>>>

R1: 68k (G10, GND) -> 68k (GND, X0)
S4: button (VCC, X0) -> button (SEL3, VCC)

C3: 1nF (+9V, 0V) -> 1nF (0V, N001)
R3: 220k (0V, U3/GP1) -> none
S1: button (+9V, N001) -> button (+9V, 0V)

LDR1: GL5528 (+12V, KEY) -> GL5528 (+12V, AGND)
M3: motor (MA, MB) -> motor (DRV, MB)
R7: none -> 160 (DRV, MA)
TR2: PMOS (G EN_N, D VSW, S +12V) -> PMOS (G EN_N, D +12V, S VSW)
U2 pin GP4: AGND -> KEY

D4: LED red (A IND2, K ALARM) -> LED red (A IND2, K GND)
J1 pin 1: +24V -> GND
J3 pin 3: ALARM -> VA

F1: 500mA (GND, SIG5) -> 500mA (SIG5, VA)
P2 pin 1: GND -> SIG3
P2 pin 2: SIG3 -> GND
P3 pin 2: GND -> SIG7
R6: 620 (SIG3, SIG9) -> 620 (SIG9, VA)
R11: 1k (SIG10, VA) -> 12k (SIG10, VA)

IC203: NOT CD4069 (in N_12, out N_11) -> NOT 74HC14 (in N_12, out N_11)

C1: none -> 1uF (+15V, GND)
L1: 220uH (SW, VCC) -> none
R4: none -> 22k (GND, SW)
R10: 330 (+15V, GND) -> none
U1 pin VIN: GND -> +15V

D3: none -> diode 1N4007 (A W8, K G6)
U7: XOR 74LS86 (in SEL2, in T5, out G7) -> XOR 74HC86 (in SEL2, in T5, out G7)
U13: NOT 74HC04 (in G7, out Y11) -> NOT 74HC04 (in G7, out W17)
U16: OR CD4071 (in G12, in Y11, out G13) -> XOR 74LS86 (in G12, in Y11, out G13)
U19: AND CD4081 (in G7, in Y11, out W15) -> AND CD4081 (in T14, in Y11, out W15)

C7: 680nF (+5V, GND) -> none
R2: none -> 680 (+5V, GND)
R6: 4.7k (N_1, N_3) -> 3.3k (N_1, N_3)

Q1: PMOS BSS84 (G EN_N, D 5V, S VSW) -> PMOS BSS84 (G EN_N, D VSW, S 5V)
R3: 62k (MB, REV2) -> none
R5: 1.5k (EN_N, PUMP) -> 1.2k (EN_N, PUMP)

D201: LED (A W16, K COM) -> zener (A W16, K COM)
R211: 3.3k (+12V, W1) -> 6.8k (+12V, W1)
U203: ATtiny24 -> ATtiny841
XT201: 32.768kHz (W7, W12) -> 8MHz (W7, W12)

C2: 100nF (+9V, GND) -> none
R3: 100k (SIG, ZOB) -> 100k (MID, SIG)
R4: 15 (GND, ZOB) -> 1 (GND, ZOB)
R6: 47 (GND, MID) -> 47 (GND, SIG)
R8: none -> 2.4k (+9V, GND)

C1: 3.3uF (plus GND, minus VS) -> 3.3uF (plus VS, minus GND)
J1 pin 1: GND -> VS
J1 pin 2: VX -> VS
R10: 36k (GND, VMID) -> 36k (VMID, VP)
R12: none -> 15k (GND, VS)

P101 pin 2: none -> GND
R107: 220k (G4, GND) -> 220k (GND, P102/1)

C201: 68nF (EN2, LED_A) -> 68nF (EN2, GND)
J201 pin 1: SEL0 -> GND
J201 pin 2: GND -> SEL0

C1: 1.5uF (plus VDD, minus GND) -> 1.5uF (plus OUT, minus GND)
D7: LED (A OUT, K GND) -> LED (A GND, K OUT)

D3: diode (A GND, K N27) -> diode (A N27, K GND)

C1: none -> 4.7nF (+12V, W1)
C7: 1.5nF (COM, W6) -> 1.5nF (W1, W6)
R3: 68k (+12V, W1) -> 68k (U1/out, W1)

<<<

## WHAT YOU WILL DO
Scan the data above; copy every line where "plus" appears.

## TASK SOLUTION
C1: 3.3uF (plus GND, minus VS) -> 3.3uF (plus VS, minus GND)
C1: 1.5uF (plus VDD, minus GND) -> 1.5uF (plus OUT, minus GND)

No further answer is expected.